ASSIGNED TASK
Without omitting anything, copy the data exactly.

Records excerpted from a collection
• • •

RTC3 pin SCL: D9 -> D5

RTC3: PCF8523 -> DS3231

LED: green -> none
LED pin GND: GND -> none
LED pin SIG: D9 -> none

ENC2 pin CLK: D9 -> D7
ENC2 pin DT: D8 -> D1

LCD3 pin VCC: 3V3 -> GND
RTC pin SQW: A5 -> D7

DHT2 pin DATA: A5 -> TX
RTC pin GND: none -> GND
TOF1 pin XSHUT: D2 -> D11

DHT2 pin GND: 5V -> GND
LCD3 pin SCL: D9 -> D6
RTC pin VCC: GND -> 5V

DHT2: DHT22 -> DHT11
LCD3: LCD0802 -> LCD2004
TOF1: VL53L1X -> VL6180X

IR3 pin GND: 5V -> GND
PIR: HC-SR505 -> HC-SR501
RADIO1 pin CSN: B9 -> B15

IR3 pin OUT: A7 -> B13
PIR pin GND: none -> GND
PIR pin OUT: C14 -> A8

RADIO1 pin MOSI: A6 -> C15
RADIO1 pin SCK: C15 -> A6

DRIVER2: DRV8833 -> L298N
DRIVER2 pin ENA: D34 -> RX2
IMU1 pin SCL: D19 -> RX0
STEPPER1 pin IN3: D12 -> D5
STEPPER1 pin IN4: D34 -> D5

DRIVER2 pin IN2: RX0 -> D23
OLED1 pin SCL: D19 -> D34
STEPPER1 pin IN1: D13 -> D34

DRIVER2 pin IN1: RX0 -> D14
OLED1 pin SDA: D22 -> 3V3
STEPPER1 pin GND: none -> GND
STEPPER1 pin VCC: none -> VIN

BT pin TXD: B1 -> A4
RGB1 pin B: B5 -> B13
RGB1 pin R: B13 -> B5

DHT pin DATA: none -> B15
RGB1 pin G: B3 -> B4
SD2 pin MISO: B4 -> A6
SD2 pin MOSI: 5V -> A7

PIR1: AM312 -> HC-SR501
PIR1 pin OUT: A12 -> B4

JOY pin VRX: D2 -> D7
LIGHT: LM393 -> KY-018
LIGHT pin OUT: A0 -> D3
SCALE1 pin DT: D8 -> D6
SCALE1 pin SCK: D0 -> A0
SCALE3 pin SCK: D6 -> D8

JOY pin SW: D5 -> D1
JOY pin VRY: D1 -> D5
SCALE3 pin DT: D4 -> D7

• • •

EXERCISE RESPONSE
RTC3 pin SCL: D9 -> D5

RTC3: PCF8523 -> DS3231

LED: green -> none
LED pin GND: GND -> none
LED pin SIG: D9 -> none

ENC2 pin CLK: D9 -> D7
ENC2 pin DT: D8 -> D1

LCD3 pin VCC: 3V3 -> GND
RTC pin SQW: A5 -> D7

DHT2 pin DATA: A5 -> TX
RTC pin GND: none -> GND
TOF1 pin XSHUT: D2 -> D11

DHT2 pin GND: 5V -> GND
LCD3 pin SCL: D9 -> D6
RTC pin VCC: GND -> 5V

DHT2: DHT22 -> DHT11
LCD3: LCD0802 -> LCD2004
TOF1: VL53L1X -> VL6180X

IR3 pin GND: 5V -> GND
PIR: HC-SR505 -> HC-SR501
RADIO1 pin CSN: B9 -> B15

IR3 pin OUT: A7 -> B13
PIR pin GND: none -> GND
PIR pin OUT: C14 -> A8

RADIO1 pin MOSI: A6 -> C15
RADIO1 pin SCK: C15 -> A6

DRIVER2: DRV8833 -> L298N
DRIVER2 pin ENA: D34 -> RX2
IMU1 pin SCL: D19 -> RX0
STEPPER1 pin IN3: D12 -> D5
STEPPER1 pin IN4: D34 -> D5

DRIVER2 pin IN2: RX0 -> D23
OLED1 pin SCL: D19 -> D34
STEPPER1 pin IN1: D13 -> D34

DRIVER2 pin IN1: RX0 -> D14
OLED1 pin SDA: D22 -> 3V3
STEPPER1 pin GND: none -> GND
STEPPER1 pin VCC: none -> VIN

BT pin TXD: B1 -> A4
RGB1 pin B: B5 -> B13
RGB1 pin R: B13 -> B5

DHT pin DATA: none -> B15
RGB1 pin G: B3 -> B4
SD2 pin MISO: B4 -> A6
SD2 pin MOSI: 5V -> A7

PIR1: AM312 -> HC-SR501
PIR1 pin OUT: A12 -> B4

JOY pin VRX: D2 -> D7
LIGHT: LM393 -> KY-018
LIGHT pin OUT: A0 -> D3
SCALE1 pin DT: D8 -> D6
SCALE1 pin SCK: D0 -> A0
SCALE3 pin SCK: D6 -> D8

JOY pin SW: D5 -> D1
JOY pin VRY: D1 -> D5
SCALE3 pin DT: D4 -> D7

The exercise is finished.